=== RECORDS FOR THE EXERCISE ===

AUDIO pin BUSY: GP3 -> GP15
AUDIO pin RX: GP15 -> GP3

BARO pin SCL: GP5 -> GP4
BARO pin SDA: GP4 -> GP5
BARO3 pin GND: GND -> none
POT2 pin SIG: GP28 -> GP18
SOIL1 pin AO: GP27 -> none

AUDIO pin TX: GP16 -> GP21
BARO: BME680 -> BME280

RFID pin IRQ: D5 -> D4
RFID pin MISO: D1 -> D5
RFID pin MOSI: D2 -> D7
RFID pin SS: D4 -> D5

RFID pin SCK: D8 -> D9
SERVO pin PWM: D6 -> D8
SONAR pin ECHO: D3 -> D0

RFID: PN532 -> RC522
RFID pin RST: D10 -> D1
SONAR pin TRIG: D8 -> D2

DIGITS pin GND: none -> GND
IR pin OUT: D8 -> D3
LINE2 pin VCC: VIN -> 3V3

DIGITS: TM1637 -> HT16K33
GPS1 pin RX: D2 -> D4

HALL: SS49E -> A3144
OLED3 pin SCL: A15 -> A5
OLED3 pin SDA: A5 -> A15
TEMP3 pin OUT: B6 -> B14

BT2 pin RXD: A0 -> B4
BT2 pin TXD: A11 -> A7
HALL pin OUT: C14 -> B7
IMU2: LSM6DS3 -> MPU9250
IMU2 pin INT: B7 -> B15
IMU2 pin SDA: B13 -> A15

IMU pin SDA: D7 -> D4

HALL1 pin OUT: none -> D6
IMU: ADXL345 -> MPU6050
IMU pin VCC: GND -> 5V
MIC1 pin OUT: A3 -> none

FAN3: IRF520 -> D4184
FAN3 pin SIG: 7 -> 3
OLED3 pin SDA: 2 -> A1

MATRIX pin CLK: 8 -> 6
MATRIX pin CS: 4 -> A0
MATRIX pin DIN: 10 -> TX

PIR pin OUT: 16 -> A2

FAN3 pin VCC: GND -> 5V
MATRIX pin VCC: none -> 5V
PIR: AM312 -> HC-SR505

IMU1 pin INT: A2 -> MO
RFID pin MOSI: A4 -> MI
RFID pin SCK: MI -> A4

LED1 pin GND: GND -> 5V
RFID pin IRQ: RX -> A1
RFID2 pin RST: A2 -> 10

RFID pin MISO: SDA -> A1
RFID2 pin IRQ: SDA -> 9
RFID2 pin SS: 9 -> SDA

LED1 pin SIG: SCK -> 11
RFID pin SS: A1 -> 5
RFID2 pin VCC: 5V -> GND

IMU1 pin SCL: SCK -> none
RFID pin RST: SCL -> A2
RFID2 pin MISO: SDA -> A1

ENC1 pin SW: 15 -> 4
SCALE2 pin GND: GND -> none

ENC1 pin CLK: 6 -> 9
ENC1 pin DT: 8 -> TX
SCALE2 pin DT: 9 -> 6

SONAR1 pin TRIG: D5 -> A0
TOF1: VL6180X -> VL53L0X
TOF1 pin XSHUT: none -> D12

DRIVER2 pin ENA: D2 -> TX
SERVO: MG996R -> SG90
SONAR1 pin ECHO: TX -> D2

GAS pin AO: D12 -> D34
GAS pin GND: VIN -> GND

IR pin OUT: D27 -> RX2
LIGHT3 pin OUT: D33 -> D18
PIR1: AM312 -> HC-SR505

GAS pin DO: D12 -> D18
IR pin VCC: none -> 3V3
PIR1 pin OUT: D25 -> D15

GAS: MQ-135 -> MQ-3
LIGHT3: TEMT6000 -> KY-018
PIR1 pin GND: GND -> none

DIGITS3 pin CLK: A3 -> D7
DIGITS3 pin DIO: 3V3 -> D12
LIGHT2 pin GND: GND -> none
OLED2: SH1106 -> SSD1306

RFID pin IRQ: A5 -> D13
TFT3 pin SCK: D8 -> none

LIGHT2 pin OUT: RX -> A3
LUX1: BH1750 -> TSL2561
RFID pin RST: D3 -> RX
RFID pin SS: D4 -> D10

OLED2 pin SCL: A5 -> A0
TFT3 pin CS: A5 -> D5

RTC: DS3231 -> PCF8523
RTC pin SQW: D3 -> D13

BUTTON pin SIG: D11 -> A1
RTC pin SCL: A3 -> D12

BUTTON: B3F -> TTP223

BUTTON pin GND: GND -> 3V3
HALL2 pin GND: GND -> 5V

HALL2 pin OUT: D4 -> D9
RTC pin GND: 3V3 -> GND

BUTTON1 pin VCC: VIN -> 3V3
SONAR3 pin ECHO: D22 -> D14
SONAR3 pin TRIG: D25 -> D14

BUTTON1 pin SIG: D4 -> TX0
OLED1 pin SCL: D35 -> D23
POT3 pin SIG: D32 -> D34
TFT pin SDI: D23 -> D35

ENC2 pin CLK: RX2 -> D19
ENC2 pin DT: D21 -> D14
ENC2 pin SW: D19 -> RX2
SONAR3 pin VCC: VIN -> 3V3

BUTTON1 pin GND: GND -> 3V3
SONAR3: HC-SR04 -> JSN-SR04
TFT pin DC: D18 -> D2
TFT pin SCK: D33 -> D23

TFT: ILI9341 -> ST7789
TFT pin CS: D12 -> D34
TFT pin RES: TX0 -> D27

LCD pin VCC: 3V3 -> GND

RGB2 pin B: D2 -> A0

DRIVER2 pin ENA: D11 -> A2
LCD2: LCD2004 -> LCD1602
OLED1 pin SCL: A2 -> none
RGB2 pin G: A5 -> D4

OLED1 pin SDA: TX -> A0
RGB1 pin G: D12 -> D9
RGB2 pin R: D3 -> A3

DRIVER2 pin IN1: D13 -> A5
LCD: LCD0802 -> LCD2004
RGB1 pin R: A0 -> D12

===

EXERCISE REQUIREMENTS
For this exercise, restate each of the entries without any deviation.

WRITTEN REPLY
AUDIO pin BUSY: GP3 -> GP15
AUDIO pin RX: GP15 -> GP3

BARO pin SCL: GP5 -> GP4
BARO pin SDA: GP4 -> GP5
BARO3 pin GND: GND -> none
POT2 pin SIG: GP28 -> GP18
SOIL1 pin AO: GP27 -> none

AUDIO pin TX: GP16 -> GP21
BARO: BME680 -> BME280

RFID pin IRQ: D5 -> D4
RFID pin MISO: D1 -> D5
RFID pin MOSI: D2 -> D7
RFID pin SS: D4 -> D5

RFID pin SCK: D8 -> D9
SERVO pin PWM: D6 -> D8
SONAR pin ECHO: D3 -> D0

RFID: PN532 -> RC522
RFID pin RST: D10 -> D1
SONAR pin TRIG: D8 -> D2

DIGITS pin GND: none -> GND
IR pin OUT: D8 -> D3
LINE2 pin VCC: VIN -> 3V3

DIGITS: TM1637 -> HT16K33
GPS1 pin RX: D2 -> D4

HALL: SS49E -> A3144
OLED3 pin SCL: A15 -> A5
OLED3 pin SDA: A5 -> A15
TEMP3 pin OUT: B6 -> B14

BT2 pin RXD: A0 -> B4
BT2 pin TXD: A11 -> A7
HALL pin OUT: C14 -> B7
IMU2: LSM6DS3 -> MPU9250
IMU2 pin INT: B7 -> B15
IMU2 pin SDA: B13 -> A15

IMU pin SDA: D7 -> D4

HALL1 pin OUT: none -> D6
IMU: ADXL345 -> MPU6050
IMU pin VCC: GND -> 5V
MIC1 pin OUT: A3 -> none

FAN3: IRF520 -> D4184
FAN3 pin SIG: 7 -> 3
OLED3 pin SDA: 2 -> A1

MATRIX pin CLK: 8 -> 6
MATRIX pin CS: 4 -> A0
MATRIX pin DIN: 10 -> TX

PIR pin OUT: 16 -> A2

FAN3 pin VCC: GND -> 5V
MATRIX pin VCC: none -> 5V
PIR: AM312 -> HC-SR505

IMU1 pin INT: A2 -> MO
RFID pin MOSI: A4 -> MI
RFID pin SCK: MI -> A4

LED1 pin GND: GND -> 5V
RFID pin IRQ: RX -> A1
RFID2 pin RST: A2 -> 10

RFID pin MISO: SDA -> A1
RFID2 pin IRQ: SDA -> 9
RFID2 pin SS: 9 -> SDA

LED1 pin SIG: SCK -> 11
RFID pin SS: A1 -> 5
RFID2 pin VCC: 5V -> GND

IMU1 pin SCL: SCK -> none
RFID pin RST: SCL -> A2
RFID2 pin MISO: SDA -> A1

ENC1 pin SW: 15 -> 4
SCALE2 pin GND: GND -> none

ENC1 pin CLK: 6 -> 9
ENC1 pin DT: 8 -> TX
SCALE2 pin DT: 9 -> 6

SONAR1 pin TRIG: D5 -> A0
TOF1: VL6180X -> VL53L0X
TOF1 pin XSHUT: none -> D12

DRIVER2 pin ENA: D2 -> TX
SERVO: MG996R -> SG90
SONAR1 pin ECHO: TX -> D2

GAS pin AO: D12 -> D34
GAS pin GND: VIN -> GND

IR pin OUT: D27 -> RX2
LIGHT3 pin OUT: D33 -> D18
PIR1: AM312 -> HC-SR505

GAS pin DO: D12 -> D18
IR pin VCC: none -> 3V3
PIR1 pin OUT: D25 -> D15

GAS: MQ-135 -> MQ-3
LIGHT3: TEMT6000 -> KY-018
PIR1 pin GND: GND -> none

DIGITS3 pin CLK: A3 -> D7
DIGITS3 pin DIO: 3V3 -> D12
LIGHT2 pin GND: GND -> none
OLED2: SH1106 -> SSD1306

RFID pin IRQ: A5 -> D13
TFT3 pin SCK: D8 -> none

LIGHT2 pin OUT: RX -> A3
LUX1: BH1750 -> TSL2561
RFID pin RST: D3 -> RX
RFID pin SS: D4 -> D10

OLED2 pin SCL: A5 -> A0
TFT3 pin CS: A5 -> D5

RTC: DS3231 -> PCF8523
RTC pin SQW: D3 -> D13

BUTTON pin SIG: D11 -> A1
RTC pin SCL: A3 -> D12

BUTTON: B3F -> TTP223

BUTTON pin GND: GND -> 3V3
HALL2 pin GND: GND -> 5V

HALL2 pin OUT: D4 -> D9
RTC pin GND: 3V3 -> GND

BUTTON1 pin VCC: VIN -> 3V3
SONAR3 pin ECHO: D22 -> D14
SONAR3 pin TRIG: D25 -> D14

BUTTON1 pin SIG: D4 -> TX0
OLED1 pin SCL: D35 -> D23
POT3 pin SIG: D32 -> D34
TFT pin SDI: D23 -> D35

ENC2 pin CLK: RX2 -> D19
ENC2 pin DT: D21 -> D14
ENC2 pin SW: D19 -> RX2
SONAR3 pin VCC: VIN -> 3V3

BUTTON1 pin GND: GND -> 3V3
SONAR3: HC-SR04 -> JSN-SR04
TFT pin DC: D18 -> D2
TFT pin SCK: D33 -> D23

TFT: ILI9341 -> ST7789
TFT pin CS: D12 -> D34
TFT pin RES: TX0 -> D27

LCD pin VCC: 3V3 -> GND

RGB2 pin B: D2 -> A0

DRIVER2 pin ENA: D11 -> A2
LCD2: LCD2004 -> LCD1602
OLED1 pin SCL: A2 -> none
RGB2 pin G: A5 -> D4

OLED1 pin SDA: TX -> A0
RGB1 pin G: D12 -> D9
RGB2 pin R: D3 -> A3

DRIVER2 pin IN1: D13 -> A5
LCD: LCD0802 -> LCD2004
RGB1 pin R: A0 -> D12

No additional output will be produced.